Filter the entries beneath this task, copying only the lines that hold the word "dish".

[Dataset items]
***

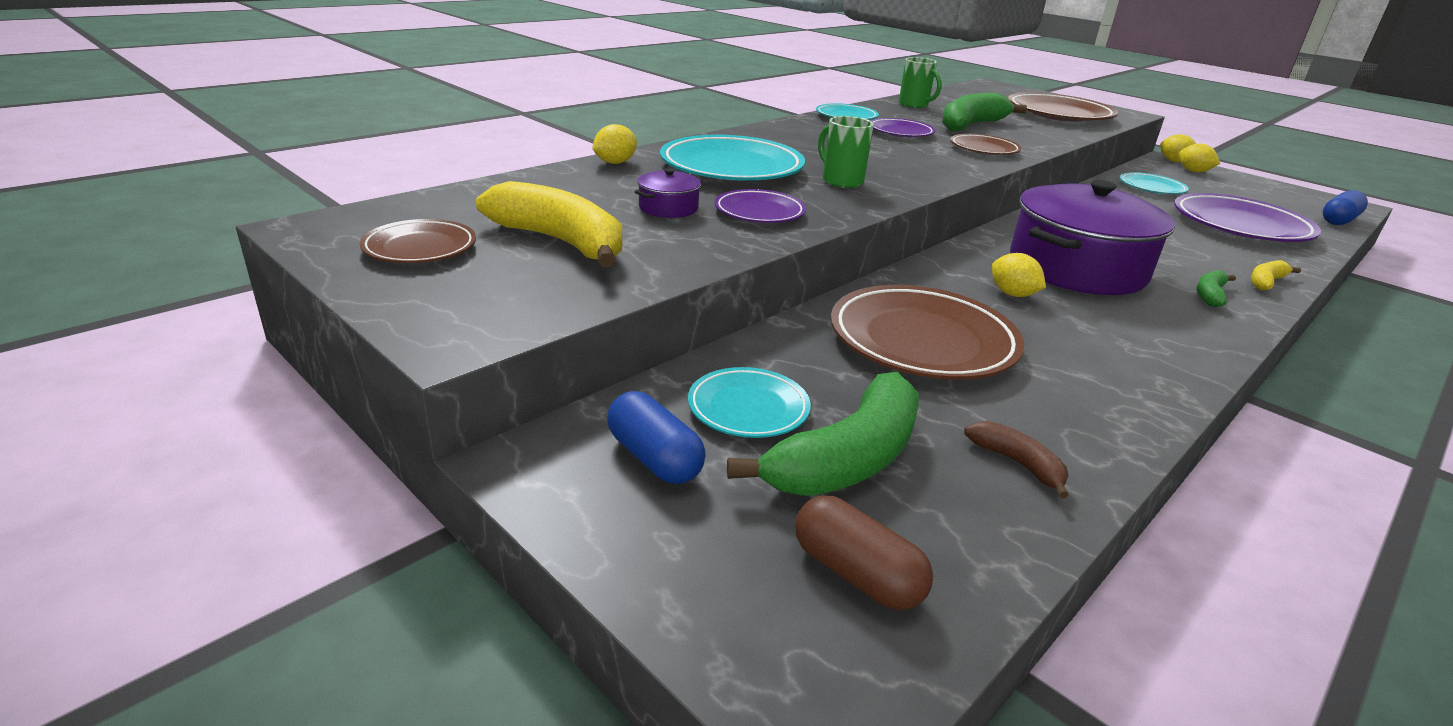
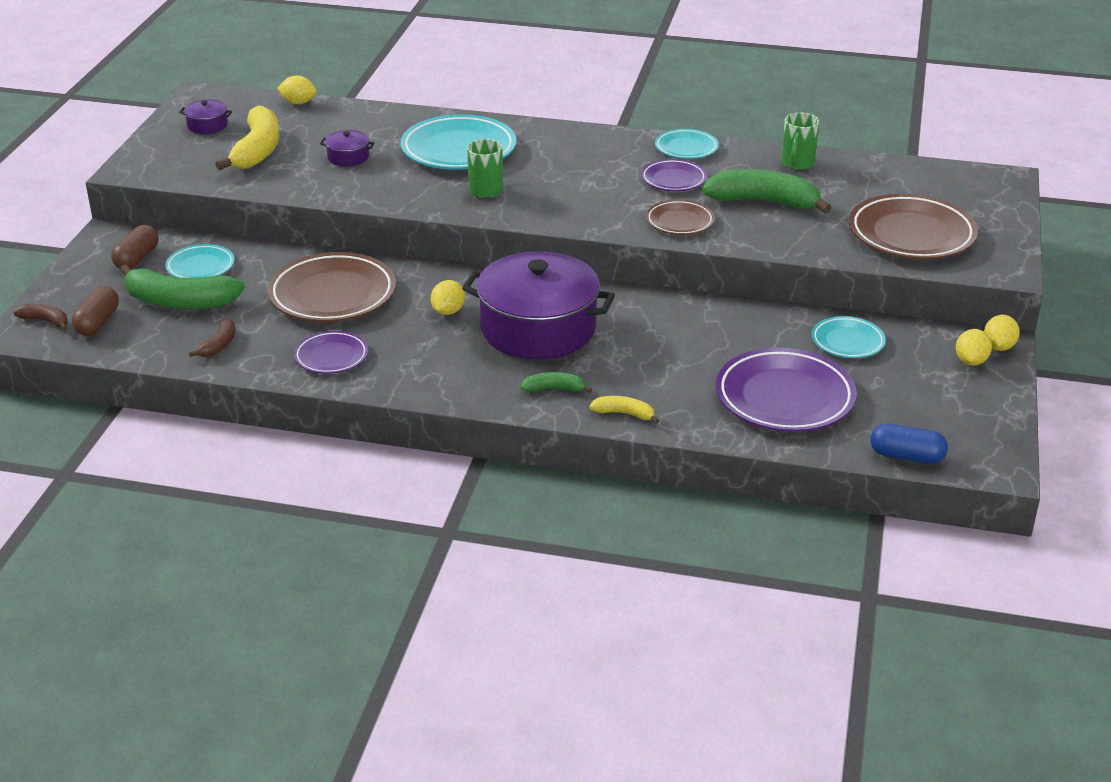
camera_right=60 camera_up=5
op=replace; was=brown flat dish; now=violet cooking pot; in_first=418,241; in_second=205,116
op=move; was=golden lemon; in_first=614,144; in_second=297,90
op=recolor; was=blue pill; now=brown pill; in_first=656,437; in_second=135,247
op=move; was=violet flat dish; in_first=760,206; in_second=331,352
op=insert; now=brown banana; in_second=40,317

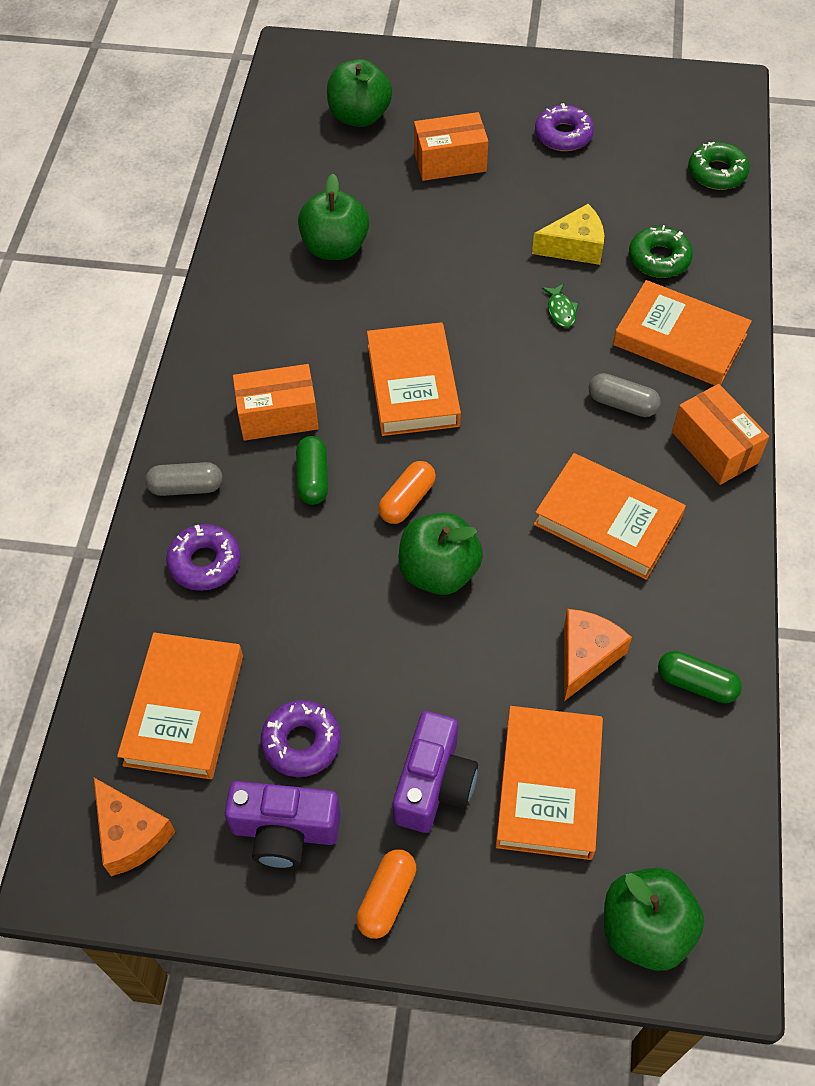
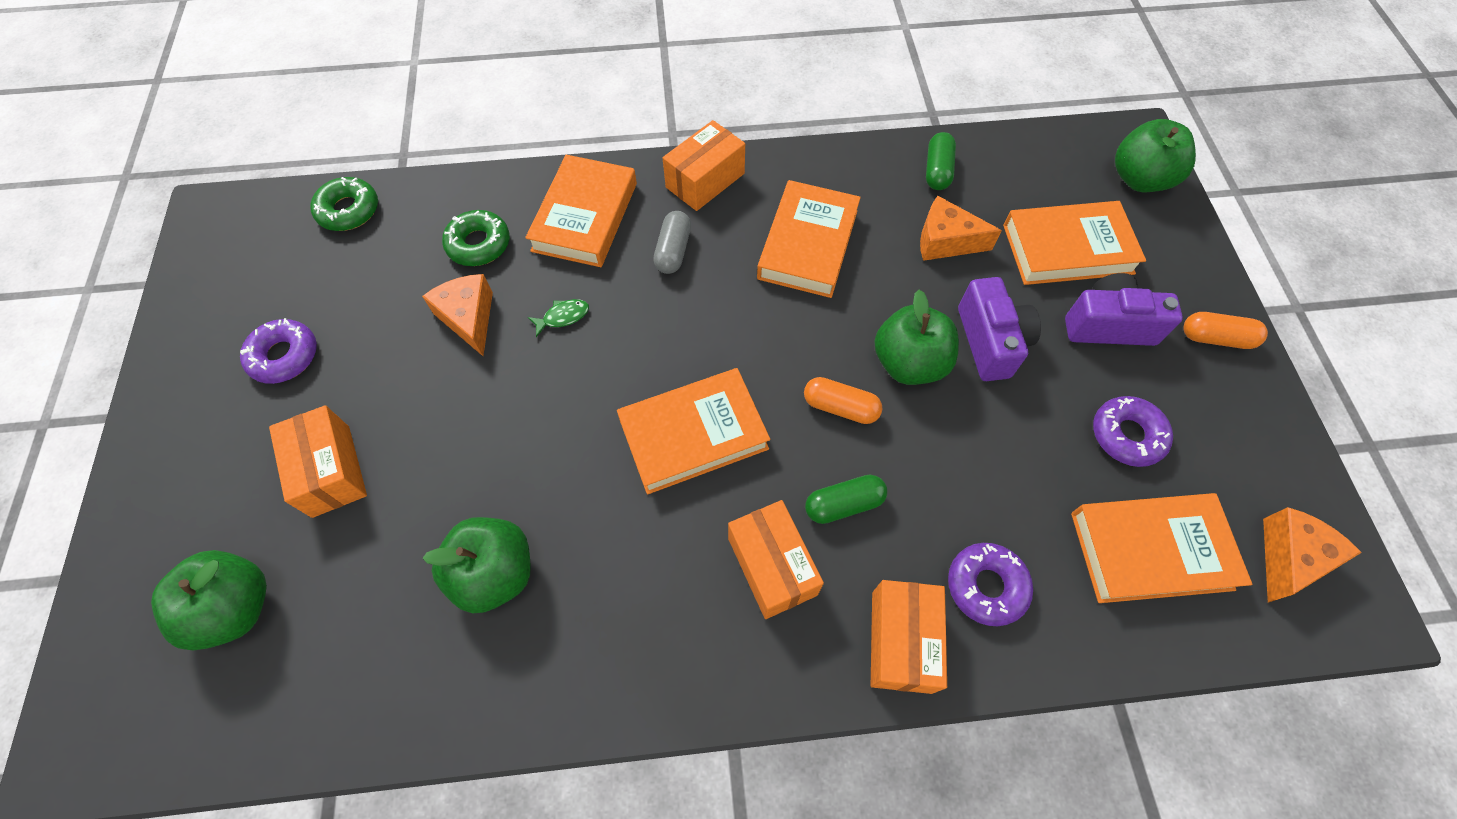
camera_right=-105 camera_up=5
op=replace; was=grey pill; now=bright orange package; in_first=184,479; in_second=909,637
op=move; was=violet camera; in_first=283,825; in_second=999,329
op=recolor; was=golden cheese wedge; now=bright orange cheese wedge; in_first=568,234; in_second=457,315

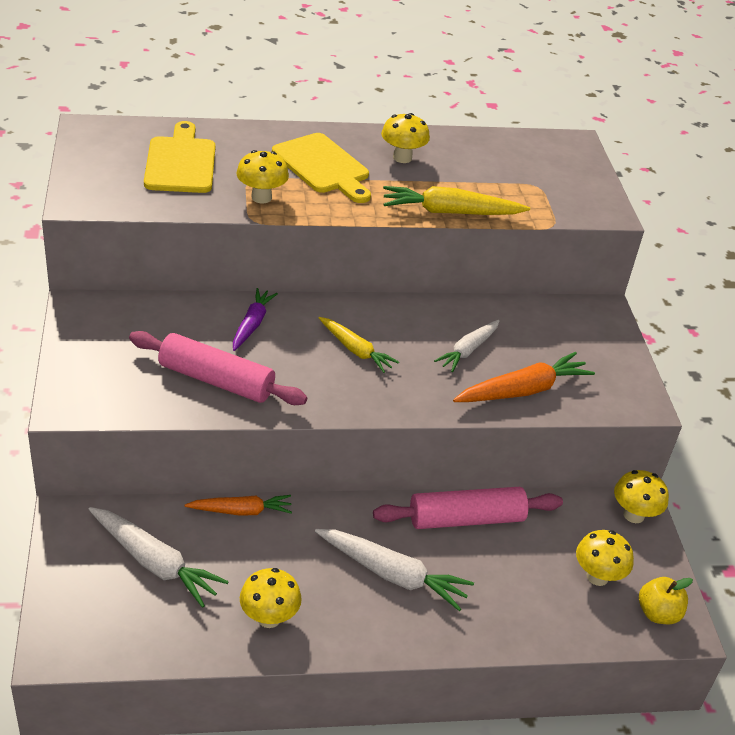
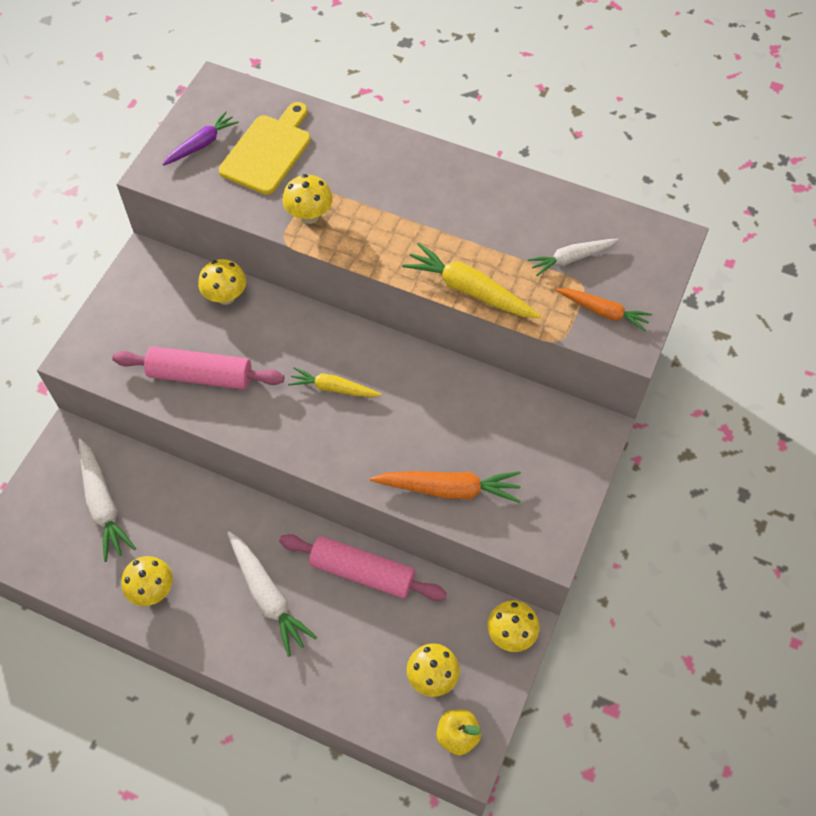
camera_right=35 camera_up=20
op=rotate; was=pink pastry roller; in_first=218,368; in_second=198,368; clockwise=-45
op=move; was=bright orange root vegetable; in_first=238,505; in_second=604,309
op=move; was=violet root vegetable; in_first=255,319; in_second=200,138
op=delete; was=golden bread board; in_first=321,168
op=rotate; was=golden root vegetable; in_first=359,345; in_second=335,382; clockwise=120
op=move; was=golden mushroom; in_first=405,138; in_second=222,282
op=move; was=pure white root vegetable; in_first=467,346; in_second=573,257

***

▶ **TASK SOLUTION**:
op=replace; was=brown flat dish; now=violet cooking pot; in_first=418,241; in_second=205,116
op=move; was=violet flat dish; in_first=760,206; in_second=331,352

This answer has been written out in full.